Report, copied in full, each line of the material below that contains the word "reach".

── Excerpted data

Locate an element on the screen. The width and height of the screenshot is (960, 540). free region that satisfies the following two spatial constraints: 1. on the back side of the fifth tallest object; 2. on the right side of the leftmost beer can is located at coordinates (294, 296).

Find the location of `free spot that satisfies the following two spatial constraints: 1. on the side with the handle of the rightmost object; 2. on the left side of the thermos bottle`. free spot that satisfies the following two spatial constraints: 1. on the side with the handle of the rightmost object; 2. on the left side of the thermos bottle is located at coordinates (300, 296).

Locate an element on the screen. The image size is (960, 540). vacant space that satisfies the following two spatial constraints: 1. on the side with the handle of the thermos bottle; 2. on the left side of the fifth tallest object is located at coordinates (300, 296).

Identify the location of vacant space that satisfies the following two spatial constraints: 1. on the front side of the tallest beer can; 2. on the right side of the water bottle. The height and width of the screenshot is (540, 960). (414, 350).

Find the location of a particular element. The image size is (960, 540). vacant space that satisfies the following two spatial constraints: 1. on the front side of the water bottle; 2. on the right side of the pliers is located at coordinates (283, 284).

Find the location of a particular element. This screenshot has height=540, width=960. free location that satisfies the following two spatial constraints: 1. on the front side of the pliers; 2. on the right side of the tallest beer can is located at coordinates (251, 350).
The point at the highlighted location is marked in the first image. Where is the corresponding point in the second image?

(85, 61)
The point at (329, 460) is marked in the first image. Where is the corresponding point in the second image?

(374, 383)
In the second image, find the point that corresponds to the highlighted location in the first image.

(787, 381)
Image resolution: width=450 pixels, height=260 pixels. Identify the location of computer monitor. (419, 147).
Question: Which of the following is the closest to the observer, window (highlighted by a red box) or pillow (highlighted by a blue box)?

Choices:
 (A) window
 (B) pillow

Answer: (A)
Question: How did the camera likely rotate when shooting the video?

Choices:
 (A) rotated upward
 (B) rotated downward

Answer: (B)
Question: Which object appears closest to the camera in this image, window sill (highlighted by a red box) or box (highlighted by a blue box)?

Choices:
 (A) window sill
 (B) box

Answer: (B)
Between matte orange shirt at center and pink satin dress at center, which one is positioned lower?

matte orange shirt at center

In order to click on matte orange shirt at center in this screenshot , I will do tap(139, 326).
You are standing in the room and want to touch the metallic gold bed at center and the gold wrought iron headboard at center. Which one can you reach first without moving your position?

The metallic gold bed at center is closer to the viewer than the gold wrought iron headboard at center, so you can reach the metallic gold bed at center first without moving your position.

────

▶ **Task result**:
You are standing in the room and want to touch the metallic gold bed at center and the gold wrought iron headboard at center. Which one can you reach first without moving your position?
The metallic gold bed at center is closer to the viewer than the gold wrought iron headboard at center, so you can reach the metallic gold bed at center first without moving your position.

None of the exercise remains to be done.